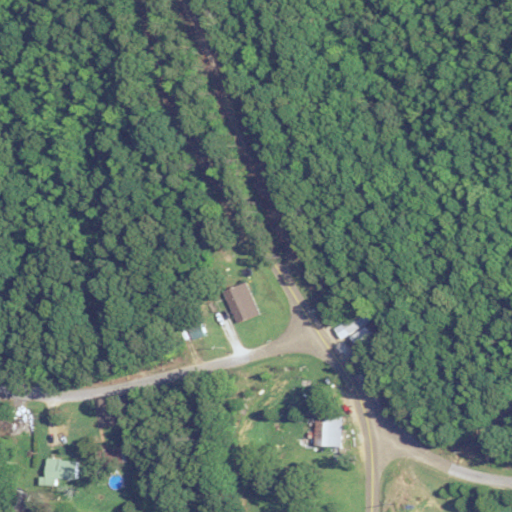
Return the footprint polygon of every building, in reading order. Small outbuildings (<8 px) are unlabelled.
[(225,289),(235,322),(259,314),(249,282),(225,289)] [(341,324),(350,335),(370,320),(362,308),(341,324)] [(361,351),(377,343),(367,327),(352,336),(361,351)] [(316,423),(316,445),(342,445),(342,414),(324,414),(324,423),(316,423)] [(14,477),(27,477),(27,435),(14,435),(14,477)] [(100,467),(124,460),(121,446),(96,453),(100,467)] [(55,478),(77,478),(77,458),(44,458),(44,485),(55,485),(55,478)] [(20,511),(23,511),(30,494),(13,488),(6,507),(20,511)]
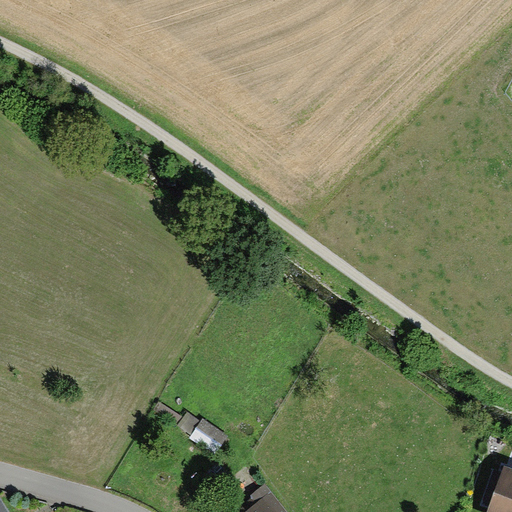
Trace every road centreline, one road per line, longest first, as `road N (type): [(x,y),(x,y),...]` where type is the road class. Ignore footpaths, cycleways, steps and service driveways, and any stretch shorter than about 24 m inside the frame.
road 1 (track): [(0,41),(44,61),(238,188)]
road 2 (track): [(401,306),(238,188)]
road 3 (track): [(401,306),(511,381)]
road 4 (residential): [(124,511),(0,473)]
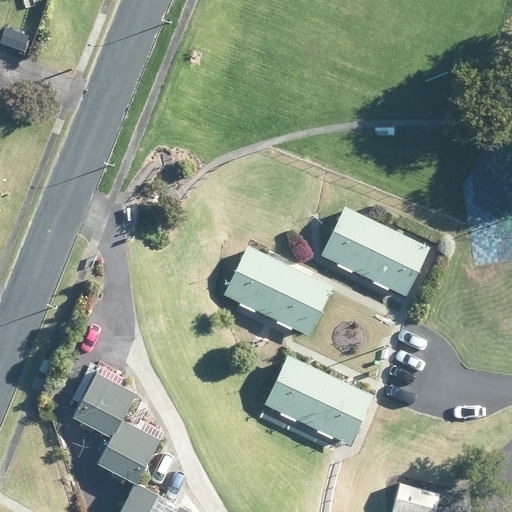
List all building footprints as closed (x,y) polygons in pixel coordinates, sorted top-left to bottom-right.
[(428,248),(390,230),(344,208),(322,253),(321,255),(337,264),(336,267),(351,274),(352,271),(374,282),(373,284),(387,291),(388,288),(404,297),(428,248)] [(310,277),(267,256),(246,246),(223,294),(236,301),(240,303),(238,306),(253,312),(254,310),(277,321),(276,323),(289,330),(290,327),(301,333),(307,336),(330,287),(326,286),(310,277)] [(331,437),(348,445),(372,396),(286,356),(263,404),(265,405),(280,413),(279,415),(294,422),(295,420),(318,431),(317,433),(330,439),(331,437)] [(110,439),(120,420),(133,394),(118,385),(122,377),(100,366),(71,418),(110,439)] [(96,464),(135,486),(164,431),(140,418),(135,428),(120,420),(110,439),(96,464)] [(391,511),(434,511),(439,495),(400,484),(391,511)] [(185,511),(178,508),(154,496),(135,486),(120,511),(185,511)]
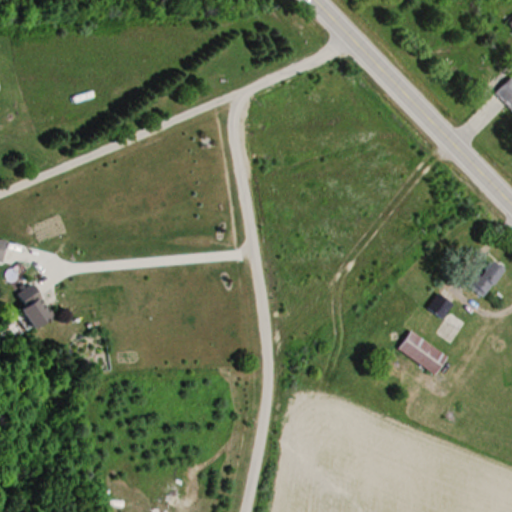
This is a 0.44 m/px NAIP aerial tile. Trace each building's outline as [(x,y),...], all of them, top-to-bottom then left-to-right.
[(511,74),(498,88),(511,102),(511,74)] [(482,296),(502,268),(488,257),(467,285),(482,296)] [(24,306),(20,309),(33,328),(52,315),(31,283),(15,293),(24,306)] [(451,303),(436,293),(426,308),(441,318),(451,303)] [(443,320),(448,324),(443,331),(453,339),(465,322),(450,311),(443,320)] [(446,356),(409,330),(396,348),(433,375),(446,356)]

■ ■ ■ ■

STATED TASK. Please rewrite all the entries above as a Markdown table with two columns, Row and Entry Line, giving each line its own numbered row and skipping blank lines. Leave the pictures out of the table.

WRITTEN SOLUTION.
| Row | Entry Line |
|---|---|
| 1 | Return the footprint polygon of every building, in reading order. Small outbuildings (<8 px) are unlabelled. |
| 2 | [(225,289),(235,322),(259,314),(249,282),(225,289)] [(341,324),(350,335),(370,320),(362,308),(341,324)] [(361,351),(377,343),(367,327),(352,336),(361,351)] [(316,423),(316,445),(342,445),(342,414),(324,414),(324,423),(316,423)] [(14,477),(27,477),(27,435),(14,435),(14,477)] [(100,467),(124,460),(121,446),(96,453),(100,467)] [(55,478),(77,478),(77,458),(44,458),(44,485),(55,485),(55,478)] [(20,511),(23,511),(30,494),(13,488),(6,507),(20,511)] |
| 3 | Trace every road centreline, one road per line, longest first, as `road N (type): [(x,y),(x,y),...]` where type is the road class. Ignore footpaths, cycleways, steps and service driveways, and any stretch shorter than about 24 m inside the frame. |
| 4 | road 1 (track): [(0,41),(44,61),(238,188)] |
| 5 | road 2 (track): [(401,306),(238,188)] |
| 6 | road 3 (track): [(401,306),(511,381)] |
| 7 | road 4 (residential): [(124,511),(0,473)] |
| 8 | List all building footprints as closed (x,y) polygons in pixel coordinates, sorted top-left to bottom-right. |
| 9 | [(428,248),(390,230),(344,208),(322,253),(321,255),(337,264),(336,267),(351,274),(352,271),(374,282),(373,284),(387,291),(388,288),(404,297),(428,248)] [(310,277),(267,256),(246,246),(223,294),(236,301),(240,303),(238,306),(253,312),(254,310),(277,321),(276,323),(289,330),(290,327),(301,333),(307,336),(330,287),(326,286),(310,277)] [(331,437),(348,445),(372,396),(286,356),(263,404),(265,405),(280,413),(279,415),(294,422),(295,420),(318,431),(317,433),(330,439),(331,437)] [(110,439),(120,420),(133,394),(118,385),(122,377),(100,366),(71,418),(110,439)] [(96,464),(135,486),(164,431),(140,418),(135,428),(120,420),(110,439),(96,464)] [(391,511),(434,511),(439,495),(400,484),(391,511)] [(185,511),(178,508),(154,496),(135,486),(120,511),(185,511)] |
| 10 | This is a 0.44 m/px NAIP aerial tile. Trace each building's outline as [(x,y),...], all of them, top-to-bottom then left-to-right. |
| 11 | [(511,74),(498,88),(511,102),(511,74)] [(482,296),(502,268),(488,257),(467,285),(482,296)] [(24,306),(20,309),(33,328),(52,315),(31,283),(15,293),(24,306)] [(451,303),(436,293),(426,308),(441,318),(451,303)] [(443,320),(448,324),(443,331),(453,339),(465,322),(450,311),(443,320)] [(446,356),(409,330),(396,348),(433,375),(446,356)] |